• **Data for this task**
# # # # # # #

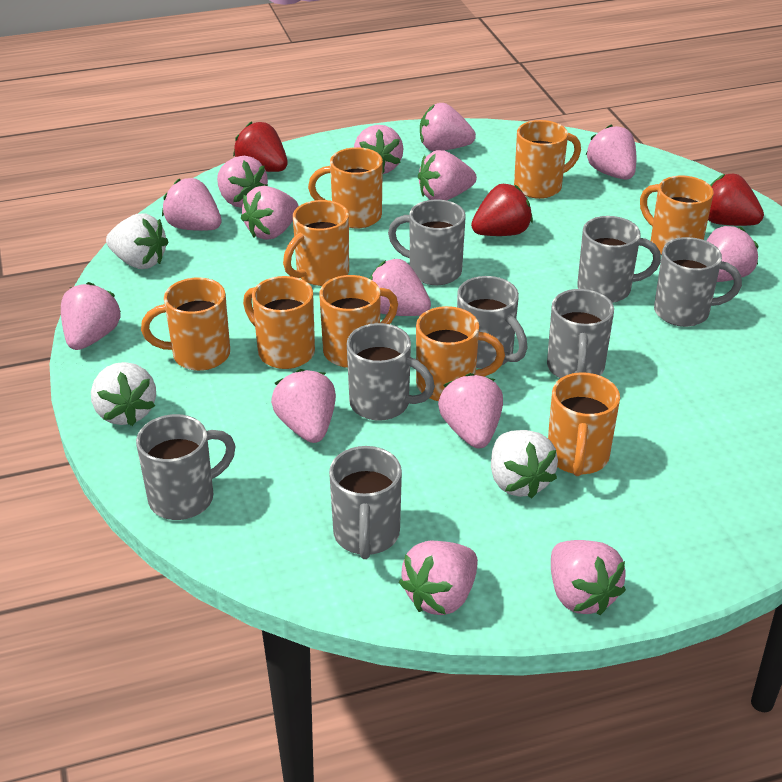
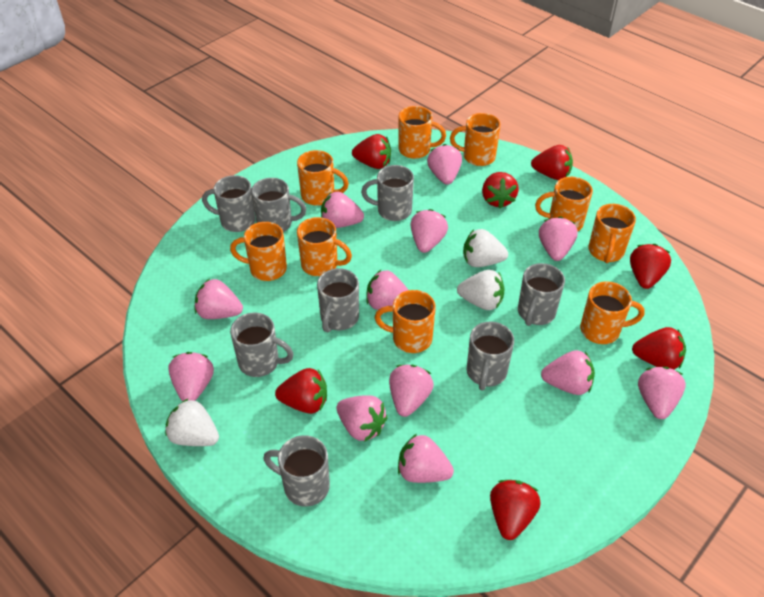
pink strawberry: 14 -> 12
red strawberry: 3 -> 7

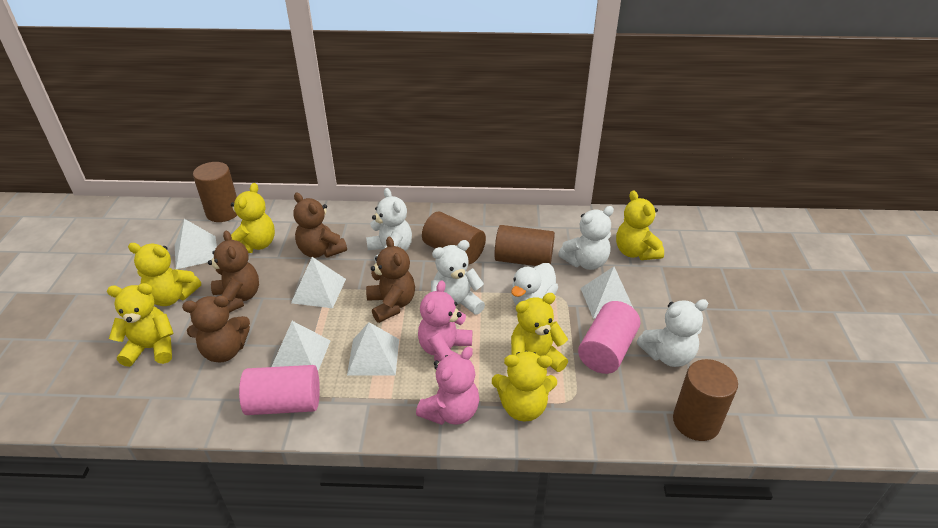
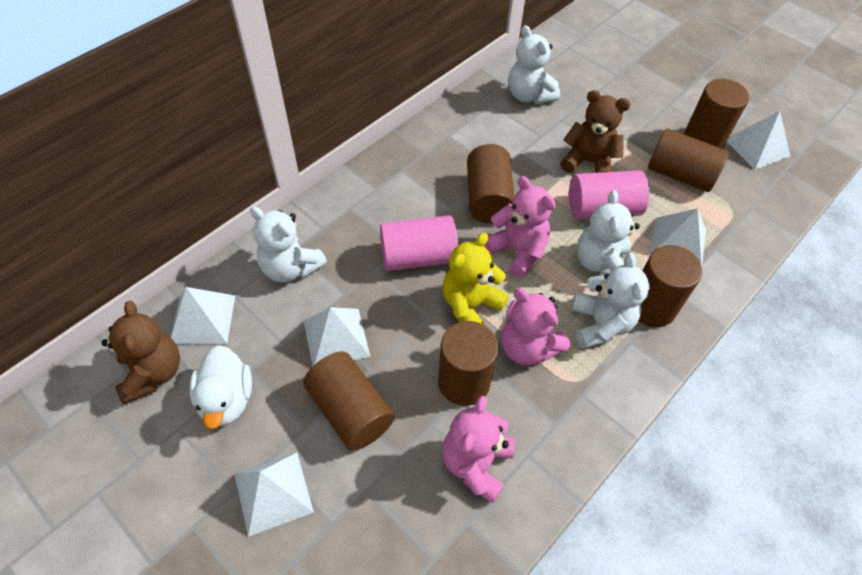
brown cylinder: 4 -> 6
brown teddy bear: 4 -> 2
pink teddy bear: 2 -> 3
yellow teddy bear: 6 -> 1

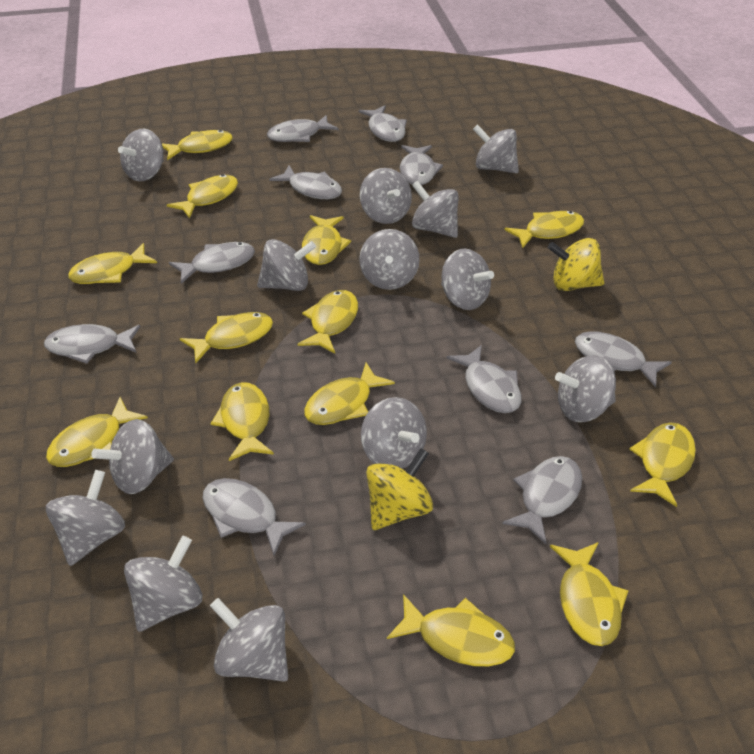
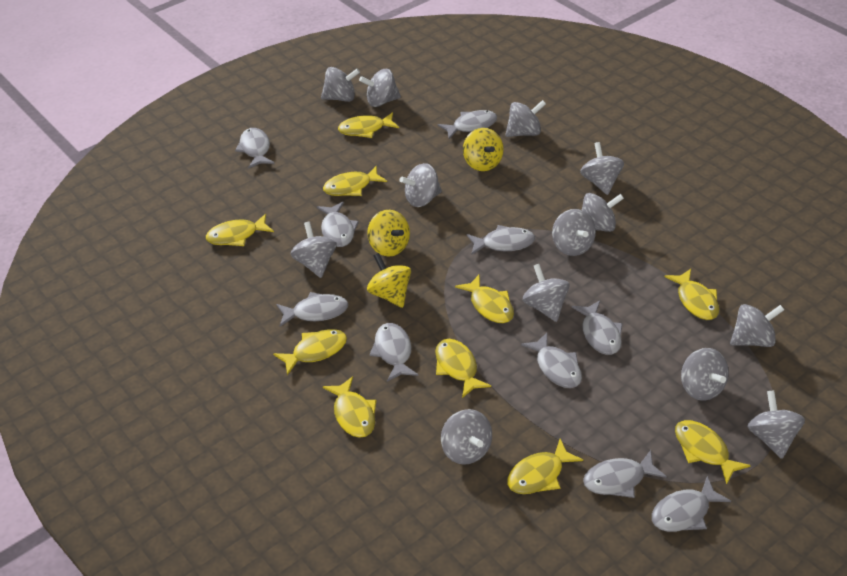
yellow fish: 13 -> 10
yellow spinning top: 2 -> 3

# # # # # # #

Output the entries above verbatim, leaving out images.

pink strawberry: 14 -> 12
red strawberry: 3 -> 7

brown cylinder: 4 -> 6
brown teddy bear: 4 -> 2
pink teddy bear: 2 -> 3
yellow teddy bear: 6 -> 1

yellow fish: 13 -> 10
yellow spinning top: 2 -> 3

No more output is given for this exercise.